Problem to work on: Copy out everything from the line containing "Write the LilyPond" down to the line containing "f'8 ees'16 g'16( aes8 r8 f''4) eeses''4 |", without changing anything.

Working data:
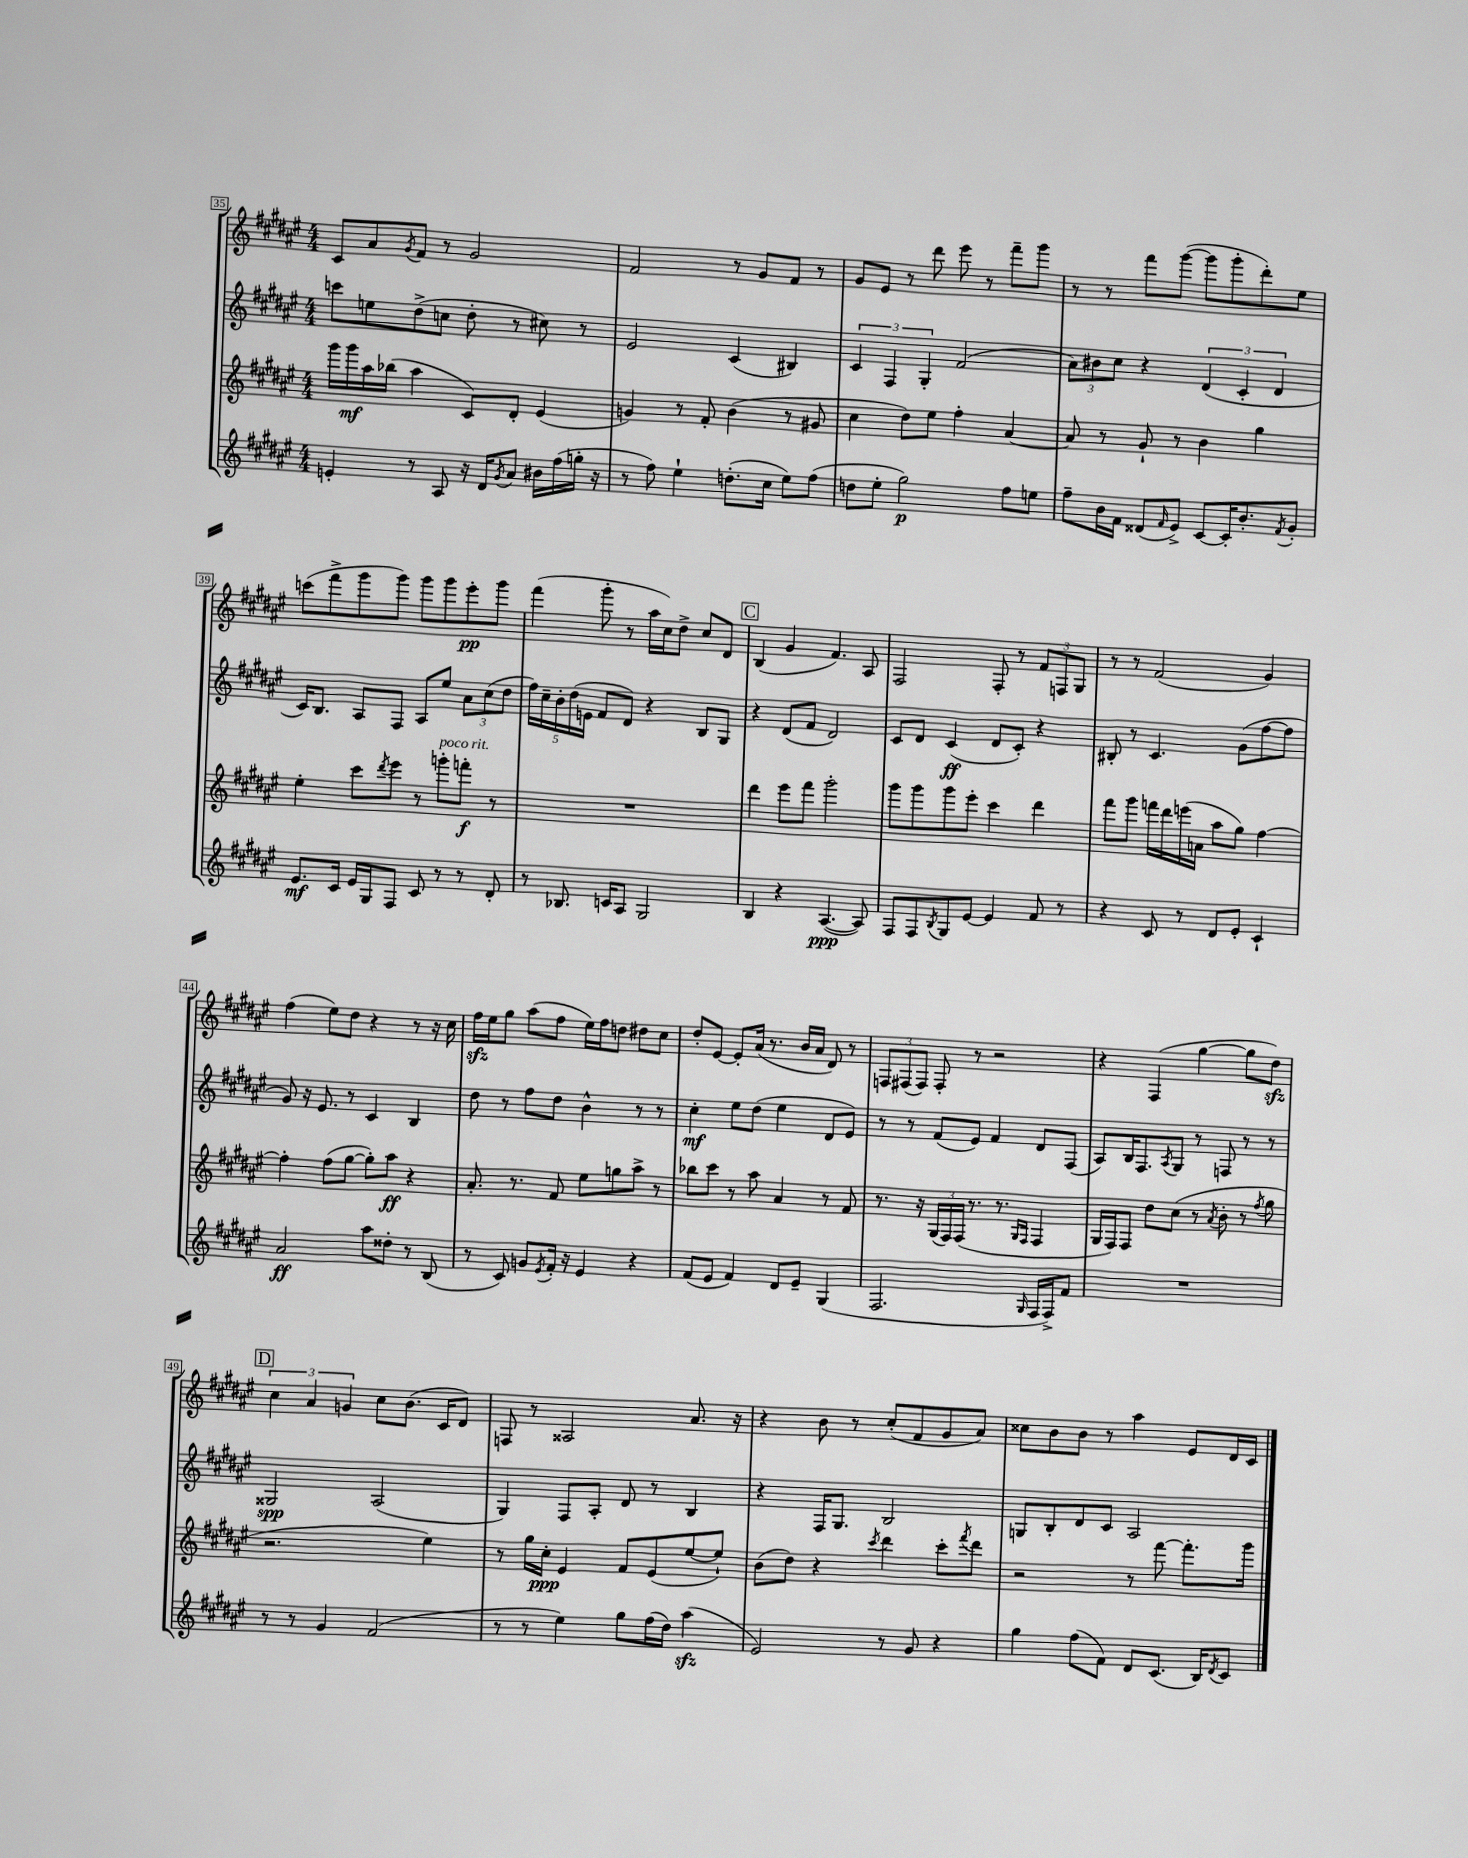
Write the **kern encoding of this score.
==
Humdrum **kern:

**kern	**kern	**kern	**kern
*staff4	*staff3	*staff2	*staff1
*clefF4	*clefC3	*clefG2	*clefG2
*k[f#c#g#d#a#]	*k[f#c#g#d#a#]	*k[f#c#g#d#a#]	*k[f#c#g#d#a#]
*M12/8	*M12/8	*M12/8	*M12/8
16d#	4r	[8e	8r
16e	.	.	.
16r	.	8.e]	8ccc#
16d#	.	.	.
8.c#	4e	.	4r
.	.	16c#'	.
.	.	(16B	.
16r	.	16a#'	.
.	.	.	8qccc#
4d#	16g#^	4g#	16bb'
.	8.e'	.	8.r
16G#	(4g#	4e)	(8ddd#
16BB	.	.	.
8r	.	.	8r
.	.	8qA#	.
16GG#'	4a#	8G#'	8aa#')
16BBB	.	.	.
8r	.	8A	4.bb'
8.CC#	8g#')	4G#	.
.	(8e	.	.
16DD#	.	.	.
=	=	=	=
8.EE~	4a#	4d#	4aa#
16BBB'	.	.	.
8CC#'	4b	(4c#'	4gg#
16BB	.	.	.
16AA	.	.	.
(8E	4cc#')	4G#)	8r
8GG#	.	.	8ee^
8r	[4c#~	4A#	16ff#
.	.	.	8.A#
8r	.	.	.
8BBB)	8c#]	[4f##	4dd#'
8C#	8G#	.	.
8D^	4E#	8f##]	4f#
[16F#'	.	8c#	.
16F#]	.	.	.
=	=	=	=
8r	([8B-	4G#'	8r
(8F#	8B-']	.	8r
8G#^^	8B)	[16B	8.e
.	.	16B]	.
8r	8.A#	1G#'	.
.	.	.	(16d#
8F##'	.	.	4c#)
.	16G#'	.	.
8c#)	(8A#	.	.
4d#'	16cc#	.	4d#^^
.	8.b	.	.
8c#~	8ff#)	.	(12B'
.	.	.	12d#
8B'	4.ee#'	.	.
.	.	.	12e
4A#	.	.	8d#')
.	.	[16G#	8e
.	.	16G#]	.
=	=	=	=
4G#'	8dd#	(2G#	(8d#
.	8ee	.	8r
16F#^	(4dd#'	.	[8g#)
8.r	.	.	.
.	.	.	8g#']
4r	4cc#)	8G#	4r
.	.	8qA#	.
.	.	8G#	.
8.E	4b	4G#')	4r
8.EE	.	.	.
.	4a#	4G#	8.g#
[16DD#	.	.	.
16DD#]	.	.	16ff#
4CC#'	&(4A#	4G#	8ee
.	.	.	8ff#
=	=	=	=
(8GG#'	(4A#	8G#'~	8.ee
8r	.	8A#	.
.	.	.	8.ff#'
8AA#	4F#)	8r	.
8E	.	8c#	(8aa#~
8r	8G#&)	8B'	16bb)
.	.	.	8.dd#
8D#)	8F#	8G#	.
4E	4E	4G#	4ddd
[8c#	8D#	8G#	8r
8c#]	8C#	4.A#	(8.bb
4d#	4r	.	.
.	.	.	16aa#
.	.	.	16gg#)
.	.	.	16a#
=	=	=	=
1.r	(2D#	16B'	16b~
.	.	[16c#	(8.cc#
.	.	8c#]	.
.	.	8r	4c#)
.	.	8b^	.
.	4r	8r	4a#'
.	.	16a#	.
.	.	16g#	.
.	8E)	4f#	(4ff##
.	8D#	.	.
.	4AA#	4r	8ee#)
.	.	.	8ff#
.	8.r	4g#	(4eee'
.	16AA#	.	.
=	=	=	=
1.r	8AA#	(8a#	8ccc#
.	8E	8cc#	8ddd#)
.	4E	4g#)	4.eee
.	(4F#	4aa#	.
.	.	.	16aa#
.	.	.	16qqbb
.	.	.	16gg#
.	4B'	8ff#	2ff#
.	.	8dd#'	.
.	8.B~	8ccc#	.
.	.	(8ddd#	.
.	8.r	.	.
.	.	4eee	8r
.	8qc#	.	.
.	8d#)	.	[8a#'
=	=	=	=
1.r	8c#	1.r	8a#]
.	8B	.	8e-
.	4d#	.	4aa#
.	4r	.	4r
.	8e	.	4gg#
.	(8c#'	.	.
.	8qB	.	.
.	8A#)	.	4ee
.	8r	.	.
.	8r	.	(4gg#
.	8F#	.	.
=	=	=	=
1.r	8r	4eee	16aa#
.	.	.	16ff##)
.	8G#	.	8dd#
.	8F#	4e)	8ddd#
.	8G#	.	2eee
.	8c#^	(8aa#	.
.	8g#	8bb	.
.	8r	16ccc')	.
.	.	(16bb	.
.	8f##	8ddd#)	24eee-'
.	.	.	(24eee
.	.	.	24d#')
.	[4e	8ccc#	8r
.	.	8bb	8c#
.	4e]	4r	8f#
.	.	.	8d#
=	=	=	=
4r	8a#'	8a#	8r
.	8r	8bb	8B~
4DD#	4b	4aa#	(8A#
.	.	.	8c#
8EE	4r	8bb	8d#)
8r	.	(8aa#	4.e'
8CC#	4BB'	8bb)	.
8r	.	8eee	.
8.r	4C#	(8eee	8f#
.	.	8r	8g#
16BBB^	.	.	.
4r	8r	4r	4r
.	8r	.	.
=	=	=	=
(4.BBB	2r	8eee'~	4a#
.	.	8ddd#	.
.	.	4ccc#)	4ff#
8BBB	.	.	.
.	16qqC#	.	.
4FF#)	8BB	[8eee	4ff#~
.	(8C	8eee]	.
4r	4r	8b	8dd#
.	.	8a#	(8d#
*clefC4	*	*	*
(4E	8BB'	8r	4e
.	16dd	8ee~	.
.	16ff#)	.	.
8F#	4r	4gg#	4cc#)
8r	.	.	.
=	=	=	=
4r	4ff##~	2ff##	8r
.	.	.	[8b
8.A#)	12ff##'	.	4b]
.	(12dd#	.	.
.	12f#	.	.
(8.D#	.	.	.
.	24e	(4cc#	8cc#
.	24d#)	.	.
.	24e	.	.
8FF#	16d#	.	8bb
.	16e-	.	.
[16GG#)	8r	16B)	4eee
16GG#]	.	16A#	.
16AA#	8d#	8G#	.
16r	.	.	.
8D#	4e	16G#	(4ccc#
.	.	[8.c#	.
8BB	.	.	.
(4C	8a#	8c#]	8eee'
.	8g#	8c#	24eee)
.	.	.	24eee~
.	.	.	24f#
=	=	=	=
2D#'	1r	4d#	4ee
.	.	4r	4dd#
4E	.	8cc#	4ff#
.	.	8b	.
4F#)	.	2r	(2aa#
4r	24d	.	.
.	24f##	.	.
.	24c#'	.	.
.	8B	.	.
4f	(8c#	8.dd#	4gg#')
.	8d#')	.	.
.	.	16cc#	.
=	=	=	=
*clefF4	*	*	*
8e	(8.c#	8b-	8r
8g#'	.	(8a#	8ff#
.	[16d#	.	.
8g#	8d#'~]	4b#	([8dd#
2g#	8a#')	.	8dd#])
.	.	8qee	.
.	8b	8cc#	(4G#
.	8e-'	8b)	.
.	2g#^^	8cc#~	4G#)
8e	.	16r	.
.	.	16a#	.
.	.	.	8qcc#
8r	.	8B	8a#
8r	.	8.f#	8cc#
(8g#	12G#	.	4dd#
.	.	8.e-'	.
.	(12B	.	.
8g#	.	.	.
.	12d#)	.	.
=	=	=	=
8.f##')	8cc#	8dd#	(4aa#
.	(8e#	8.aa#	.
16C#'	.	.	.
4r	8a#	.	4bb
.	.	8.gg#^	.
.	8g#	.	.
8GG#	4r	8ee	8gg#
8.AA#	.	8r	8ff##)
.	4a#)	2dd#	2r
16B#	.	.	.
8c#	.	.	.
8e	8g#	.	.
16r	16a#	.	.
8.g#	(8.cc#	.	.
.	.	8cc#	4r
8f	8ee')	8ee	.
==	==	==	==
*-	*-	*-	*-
==
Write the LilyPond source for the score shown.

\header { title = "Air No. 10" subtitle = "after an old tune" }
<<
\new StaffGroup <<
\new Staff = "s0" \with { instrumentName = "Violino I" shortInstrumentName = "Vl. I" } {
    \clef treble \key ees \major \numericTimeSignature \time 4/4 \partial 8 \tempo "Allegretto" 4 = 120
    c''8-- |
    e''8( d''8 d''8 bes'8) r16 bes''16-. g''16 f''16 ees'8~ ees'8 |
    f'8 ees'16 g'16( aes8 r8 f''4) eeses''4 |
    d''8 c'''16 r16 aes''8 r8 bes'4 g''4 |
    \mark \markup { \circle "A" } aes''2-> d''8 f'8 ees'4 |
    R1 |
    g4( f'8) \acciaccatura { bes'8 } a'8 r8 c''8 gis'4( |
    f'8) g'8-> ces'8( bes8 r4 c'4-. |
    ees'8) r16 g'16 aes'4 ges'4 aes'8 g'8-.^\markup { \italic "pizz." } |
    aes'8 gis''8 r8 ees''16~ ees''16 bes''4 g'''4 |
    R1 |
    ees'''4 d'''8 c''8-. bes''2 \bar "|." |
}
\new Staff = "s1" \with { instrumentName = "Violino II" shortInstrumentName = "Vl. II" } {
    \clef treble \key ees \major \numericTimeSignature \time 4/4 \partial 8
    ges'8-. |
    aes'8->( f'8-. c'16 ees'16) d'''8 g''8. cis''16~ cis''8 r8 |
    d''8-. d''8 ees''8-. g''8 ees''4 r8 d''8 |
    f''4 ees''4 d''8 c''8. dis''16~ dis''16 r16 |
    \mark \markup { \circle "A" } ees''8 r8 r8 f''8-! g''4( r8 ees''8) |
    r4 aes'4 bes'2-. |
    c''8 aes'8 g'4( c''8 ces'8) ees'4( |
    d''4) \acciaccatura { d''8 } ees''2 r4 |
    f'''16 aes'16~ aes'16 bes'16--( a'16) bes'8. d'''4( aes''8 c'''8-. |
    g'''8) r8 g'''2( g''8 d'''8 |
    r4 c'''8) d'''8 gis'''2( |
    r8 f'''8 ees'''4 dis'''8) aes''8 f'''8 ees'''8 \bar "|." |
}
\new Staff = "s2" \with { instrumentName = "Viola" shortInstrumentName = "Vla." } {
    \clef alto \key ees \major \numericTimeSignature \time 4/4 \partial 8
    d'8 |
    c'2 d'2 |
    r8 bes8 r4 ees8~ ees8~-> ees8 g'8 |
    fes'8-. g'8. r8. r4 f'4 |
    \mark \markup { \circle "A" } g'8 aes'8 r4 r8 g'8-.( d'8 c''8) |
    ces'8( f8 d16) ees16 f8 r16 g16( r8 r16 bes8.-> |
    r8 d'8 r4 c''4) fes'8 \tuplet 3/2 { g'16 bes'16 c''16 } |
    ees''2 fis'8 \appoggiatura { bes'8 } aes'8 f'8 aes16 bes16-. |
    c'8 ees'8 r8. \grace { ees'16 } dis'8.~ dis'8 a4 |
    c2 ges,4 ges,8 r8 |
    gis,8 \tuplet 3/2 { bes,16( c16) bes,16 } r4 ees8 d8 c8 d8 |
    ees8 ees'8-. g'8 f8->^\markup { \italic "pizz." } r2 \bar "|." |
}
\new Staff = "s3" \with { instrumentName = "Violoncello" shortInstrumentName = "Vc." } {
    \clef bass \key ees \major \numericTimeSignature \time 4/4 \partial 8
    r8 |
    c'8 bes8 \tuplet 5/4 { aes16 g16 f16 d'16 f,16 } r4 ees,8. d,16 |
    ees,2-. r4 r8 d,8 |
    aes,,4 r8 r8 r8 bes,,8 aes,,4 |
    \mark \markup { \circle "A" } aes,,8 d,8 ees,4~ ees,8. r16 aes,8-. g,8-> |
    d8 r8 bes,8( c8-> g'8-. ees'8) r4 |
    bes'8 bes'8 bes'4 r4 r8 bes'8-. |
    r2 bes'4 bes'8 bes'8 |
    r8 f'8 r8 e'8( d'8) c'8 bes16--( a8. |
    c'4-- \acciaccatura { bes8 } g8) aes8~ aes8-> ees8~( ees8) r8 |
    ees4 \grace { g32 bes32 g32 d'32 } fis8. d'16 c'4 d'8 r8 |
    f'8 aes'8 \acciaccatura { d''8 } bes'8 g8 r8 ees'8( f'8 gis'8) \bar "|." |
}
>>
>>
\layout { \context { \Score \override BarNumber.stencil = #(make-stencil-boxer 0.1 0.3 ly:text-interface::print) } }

The completed task:
Write the LilyPond source for the score shown.

\header { title = "Air No. 10" subtitle = "after an old tune" }
<<
\new StaffGroup <<
\new Staff = "s0" \with { instrumentName = "Violino I" shortInstrumentName = "Vl. I" } {
    \clef treble \key ees \major \numericTimeSignature \time 4/4 \partial 8 \tempo "Allegretto" 4 = 120
    c''8-- |
    e''8( d''8 d''8 bes'8) r16 bes''16-. g''16 f''16 ees'8~ ees'8 |
    f'8 ees'16 g'16( aes8 r8 f''4) eeses''4 |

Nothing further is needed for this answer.